What the task requires »
Copy the data word for word, keeping every line.

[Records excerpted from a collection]
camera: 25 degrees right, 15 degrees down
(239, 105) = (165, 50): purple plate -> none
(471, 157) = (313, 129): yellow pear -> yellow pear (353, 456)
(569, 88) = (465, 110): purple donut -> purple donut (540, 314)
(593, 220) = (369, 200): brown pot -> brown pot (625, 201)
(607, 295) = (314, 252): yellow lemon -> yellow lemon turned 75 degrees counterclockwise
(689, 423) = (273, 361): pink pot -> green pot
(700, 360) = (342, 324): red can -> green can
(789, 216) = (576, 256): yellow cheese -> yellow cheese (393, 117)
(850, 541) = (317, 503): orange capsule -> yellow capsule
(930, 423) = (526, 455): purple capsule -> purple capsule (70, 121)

Reply »
camera: 25 degrees right, 15 degrees down
(239, 105) = (165, 50): purple plate -> none
(471, 157) = (313, 129): yellow pear -> yellow pear (353, 456)
(569, 88) = (465, 110): purple donut -> purple donut (540, 314)
(593, 220) = (369, 200): brown pot -> brown pot (625, 201)
(607, 295) = (314, 252): yellow lemon -> yellow lemon turned 75 degrees counterclockwise
(689, 423) = (273, 361): pink pot -> green pot
(700, 360) = (342, 324): red can -> green can
(789, 216) = (576, 256): yellow cheese -> yellow cheese (393, 117)
(850, 541) = (317, 503): orange capsule -> yellow capsule
(930, 423) = (526, 455): purple capsule -> purple capsule (70, 121)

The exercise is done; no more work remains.